* Source material:
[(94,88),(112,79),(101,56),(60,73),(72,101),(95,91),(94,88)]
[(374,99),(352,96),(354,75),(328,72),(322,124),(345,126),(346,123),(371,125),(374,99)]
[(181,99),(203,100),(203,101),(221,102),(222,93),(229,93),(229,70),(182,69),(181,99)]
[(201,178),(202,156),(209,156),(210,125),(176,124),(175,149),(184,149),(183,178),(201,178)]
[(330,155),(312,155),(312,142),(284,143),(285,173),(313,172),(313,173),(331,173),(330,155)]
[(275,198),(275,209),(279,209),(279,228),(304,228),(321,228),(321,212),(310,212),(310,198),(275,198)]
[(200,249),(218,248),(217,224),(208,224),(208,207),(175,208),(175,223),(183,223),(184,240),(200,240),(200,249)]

* Problem requirements: Whatever appears in the lines above should be copied exactly.

* Output of the exercise:
[(94,88),(112,79),(101,56),(60,73),(72,101),(95,91),(94,88)]
[(374,99),(352,96),(354,75),(328,72),(322,124),(345,126),(346,123),(371,125),(374,99)]
[(181,99),(203,100),(203,101),(221,102),(222,93),(229,93),(229,70),(182,69),(181,99)]
[(201,178),(202,156),(209,156),(210,125),(176,124),(175,149),(184,149),(183,178),(201,178)]
[(330,155),(312,155),(312,142),(284,143),(285,173),(313,172),(313,173),(331,173),(330,155)]
[(275,198),(275,209),(279,209),(279,228),(304,228),(321,228),(321,212),(310,212),(310,198),(275,198)]
[(200,249),(218,248),(217,224),(208,224),(208,207),(175,208),(175,223),(183,223),(184,240),(200,240),(200,249)]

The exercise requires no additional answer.